━━━━━ COLLECTED DATA

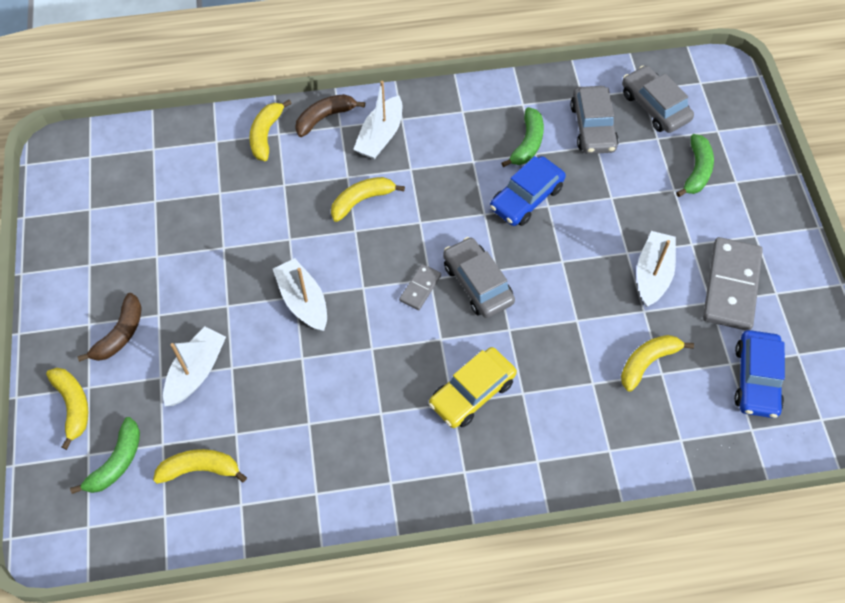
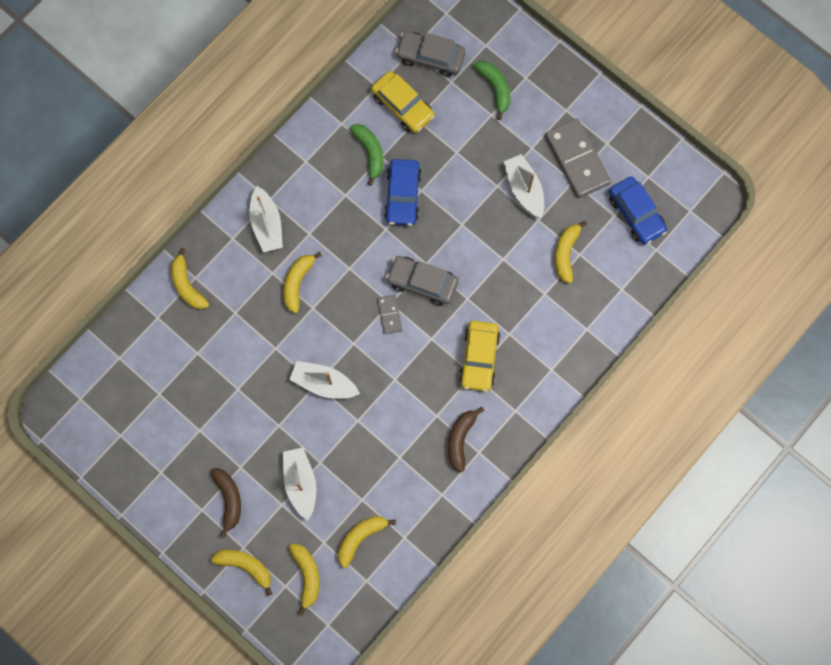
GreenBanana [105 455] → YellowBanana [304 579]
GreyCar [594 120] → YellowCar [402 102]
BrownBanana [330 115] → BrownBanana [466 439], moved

━━━━━━━━━━

* [WHAT IS REQUIRED]: All the data above is to be transcribed exactly, with no pictures included.

* [SOLUTION FOR THIS EXERCISE]:
GreenBanana [105 455] → YellowBanana [304 579]
GreyCar [594 120] → YellowCar [402 102]
BrownBanana [330 115] → BrownBanana [466 439], moved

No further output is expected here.